WORK TASK >> The answer required is how many lines of the following entries contain the word "objects", with no other words.

[Stored data entries]
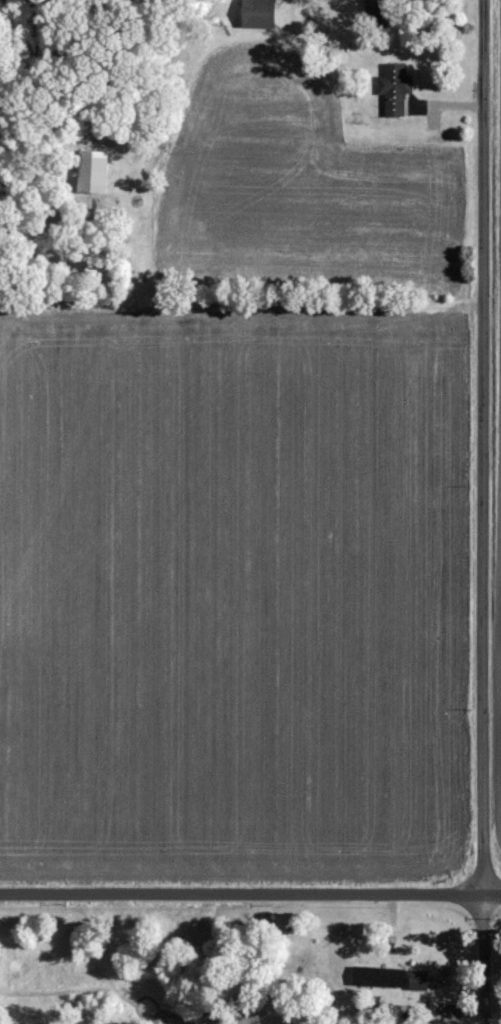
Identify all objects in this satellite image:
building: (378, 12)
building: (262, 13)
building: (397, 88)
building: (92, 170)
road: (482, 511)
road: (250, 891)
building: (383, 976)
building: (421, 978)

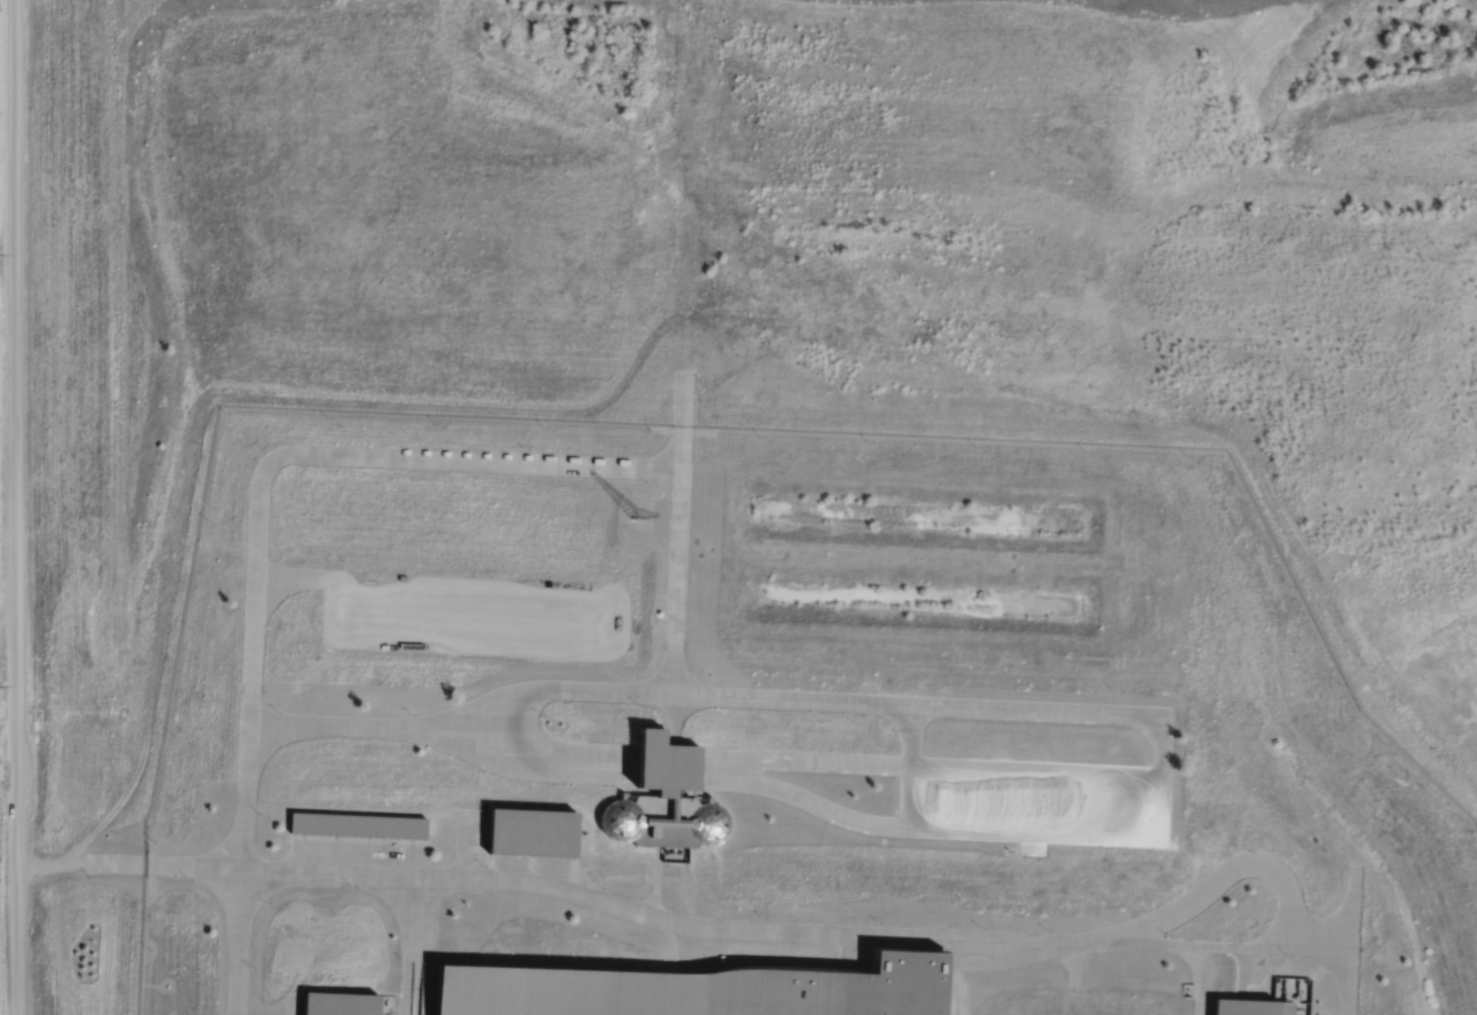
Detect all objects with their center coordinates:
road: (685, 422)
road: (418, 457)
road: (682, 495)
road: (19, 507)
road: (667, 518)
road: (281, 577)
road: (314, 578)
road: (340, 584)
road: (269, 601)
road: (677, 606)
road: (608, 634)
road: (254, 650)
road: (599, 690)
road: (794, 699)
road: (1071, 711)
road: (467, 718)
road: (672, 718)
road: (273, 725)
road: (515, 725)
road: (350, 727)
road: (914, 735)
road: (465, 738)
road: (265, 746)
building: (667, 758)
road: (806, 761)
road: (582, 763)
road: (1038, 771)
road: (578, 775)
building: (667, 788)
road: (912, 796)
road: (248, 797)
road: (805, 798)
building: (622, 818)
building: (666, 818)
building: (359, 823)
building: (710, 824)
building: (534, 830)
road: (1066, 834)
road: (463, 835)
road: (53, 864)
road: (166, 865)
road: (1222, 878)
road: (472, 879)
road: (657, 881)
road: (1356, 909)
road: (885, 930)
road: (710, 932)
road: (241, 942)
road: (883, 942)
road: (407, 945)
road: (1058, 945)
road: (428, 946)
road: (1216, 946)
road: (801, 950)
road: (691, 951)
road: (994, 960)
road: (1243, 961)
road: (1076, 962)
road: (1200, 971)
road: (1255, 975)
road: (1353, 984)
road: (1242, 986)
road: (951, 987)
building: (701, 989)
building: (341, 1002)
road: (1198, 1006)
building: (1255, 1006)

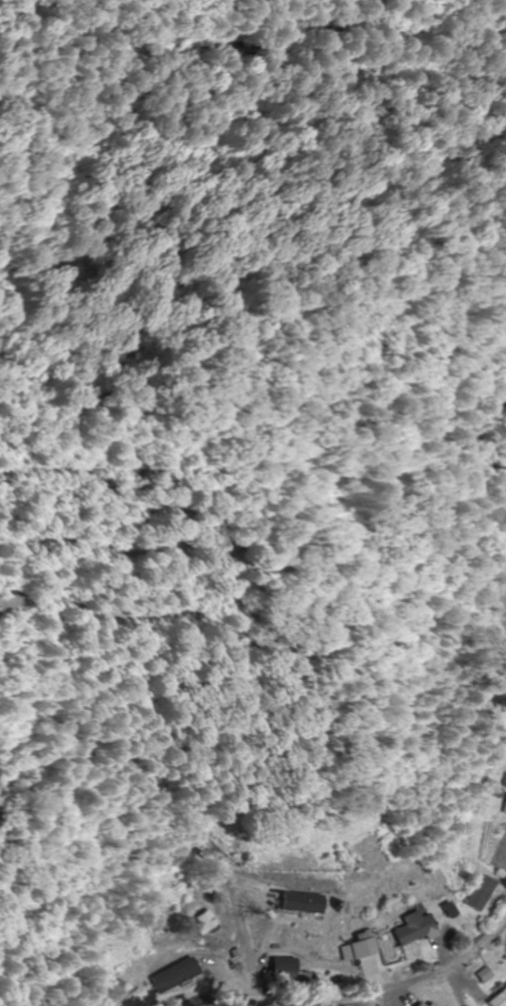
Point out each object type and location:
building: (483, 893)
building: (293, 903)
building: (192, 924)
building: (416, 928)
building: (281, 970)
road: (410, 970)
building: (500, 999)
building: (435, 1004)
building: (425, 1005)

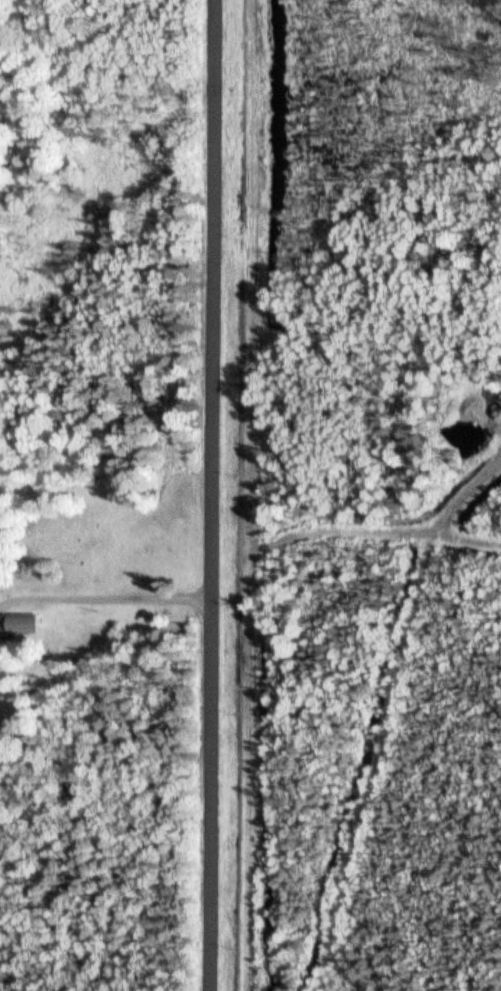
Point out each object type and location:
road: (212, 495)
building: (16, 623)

ANSWER TO THIS TASK >> 2